Dataset START

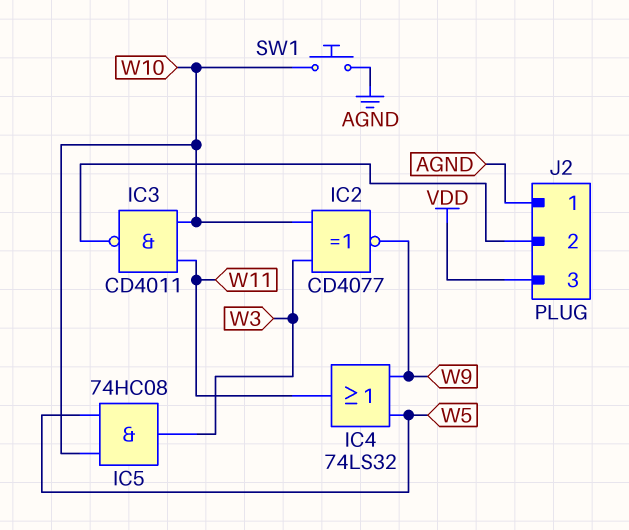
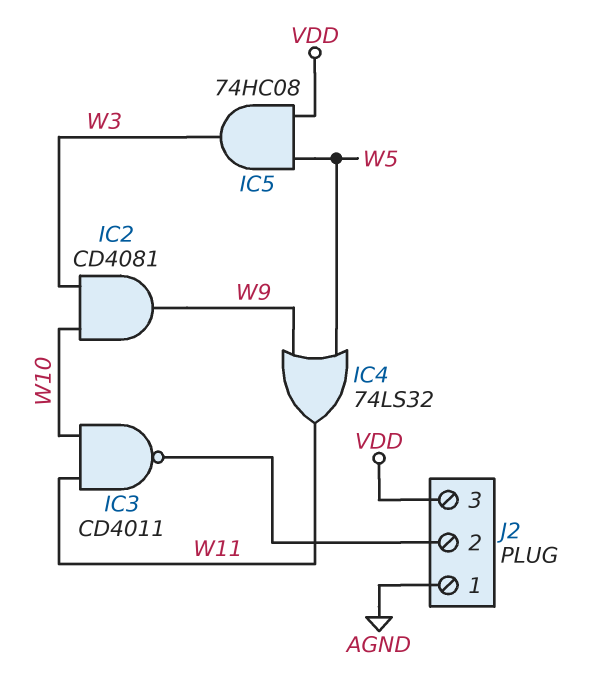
IC2: XNOR CD4077 (in W3, in W10, out W9) -> AND CD4081 (in W3, in W10, out W9)
IC5: AND 74HC08 (in W5, in W10, out W3) -> AND 74HC08 (in VDD, in W5, out W3)
SW1: button (AGND, W10) -> none

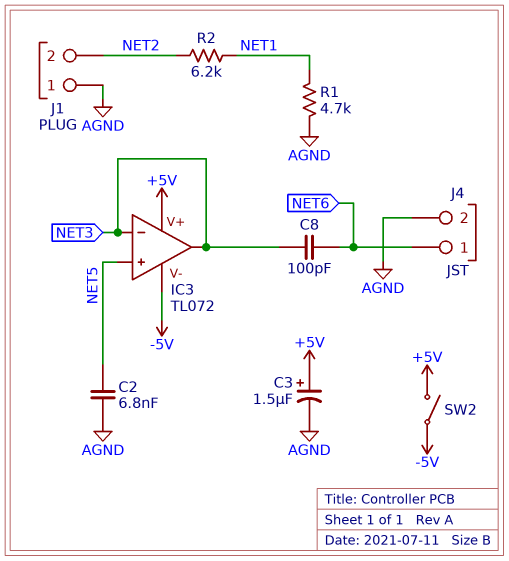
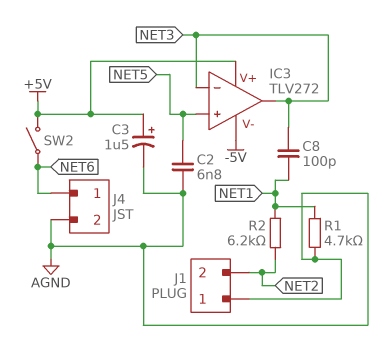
C8: 100pF (NET3, NET6) -> 100pF (NET1, NET3)
IC3: TL072 -> TLV272
SW2: switch (+5V, -5V) -> switch (+5V, NET6)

Dataset END

▶ Exercise brief:
Please transcribe each entry exactly and exclude any image it contains.

▶ Result of this exercise:
IC2: XNOR CD4077 (in W3, in W10, out W9) -> AND CD4081 (in W3, in W10, out W9)
IC5: AND 74HC08 (in W5, in W10, out W3) -> AND 74HC08 (in VDD, in W5, out W3)
SW1: button (AGND, W10) -> none

C8: 100pF (NET3, NET6) -> 100pF (NET1, NET3)
IC3: TL072 -> TLV272
SW2: switch (+5V, -5V) -> switch (+5V, NET6)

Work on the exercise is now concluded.